▶ [DESCRIPTION OF THE TASK]: Include no pictures. Output exactly the lines from the one that contains "red hexagon: (264, 347)" through the final line of the entries.

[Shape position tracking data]
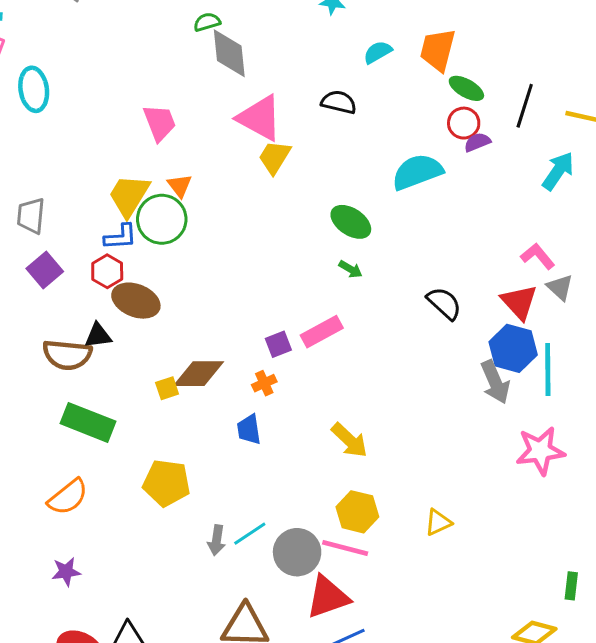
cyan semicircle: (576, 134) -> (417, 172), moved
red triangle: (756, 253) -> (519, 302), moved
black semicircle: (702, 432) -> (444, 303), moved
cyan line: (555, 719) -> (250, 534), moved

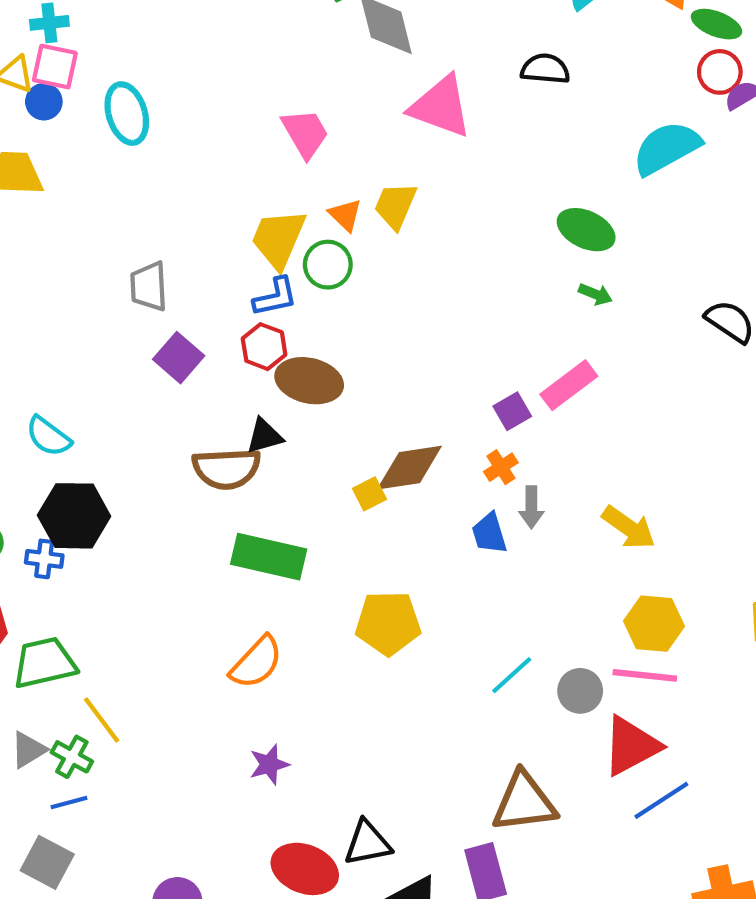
yellow trapezoid: (275, 157) -> (395, 206), moved
green circle: (162, 219) -> (328, 265), size x0.7
gray arrow: (217, 540) -> (531, 507), moved
gray circle: (297, 552) -> (580, 691), size x0.7

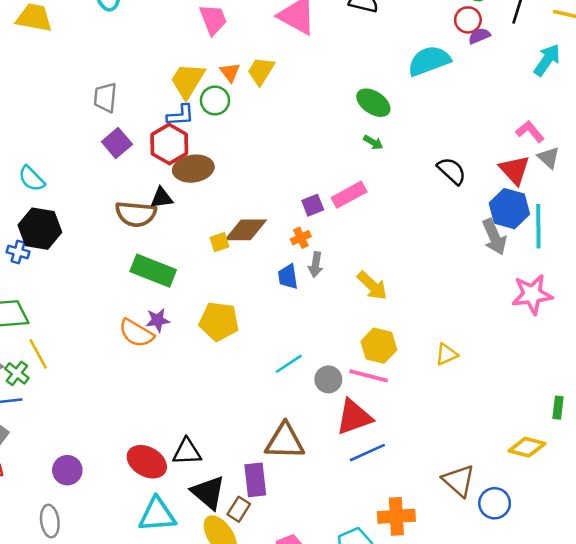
red hexagon: (264, 347) -> (169, 144), size x1.4
brown ellipse: (309, 381) -> (193, 169), turned -30
orange semicircle: (256, 662) -> (136, 333), turned 69
purple star: (269, 764) -> (158, 320), moved

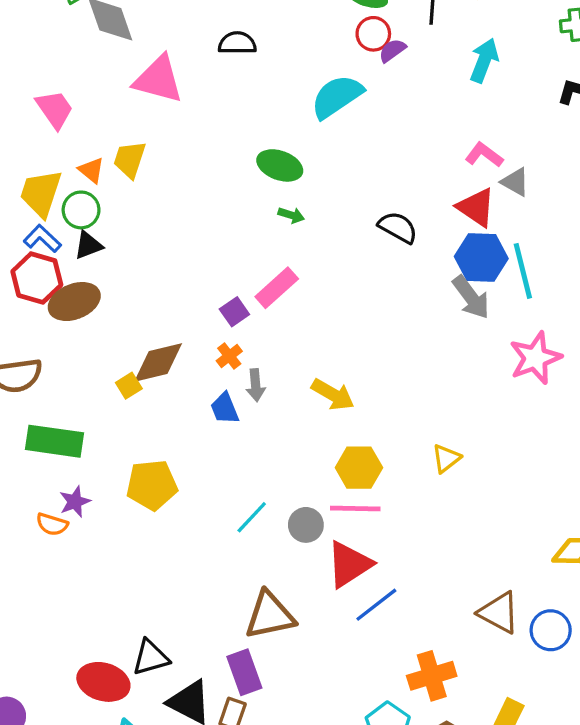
blue L-shape: (180, 115) -> (42, 239), turned -120
black triangle: (162, 198) -> (88, 245), moved
orange semicircle: (136, 333) -> (52, 524), size x0.7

▶ [TASK ANSWER]:
red hexagon: (264, 347) -> (169, 144), size x1.4
brown ellipse: (309, 381) -> (193, 169), turned -30
orange semicircle: (256, 662) -> (136, 333), turned 69
purple star: (269, 764) -> (158, 320), moved

blue L-shape: (180, 115) -> (42, 239), turned -120
black triangle: (162, 198) -> (88, 245), moved
orange semicircle: (136, 333) -> (52, 524), size x0.7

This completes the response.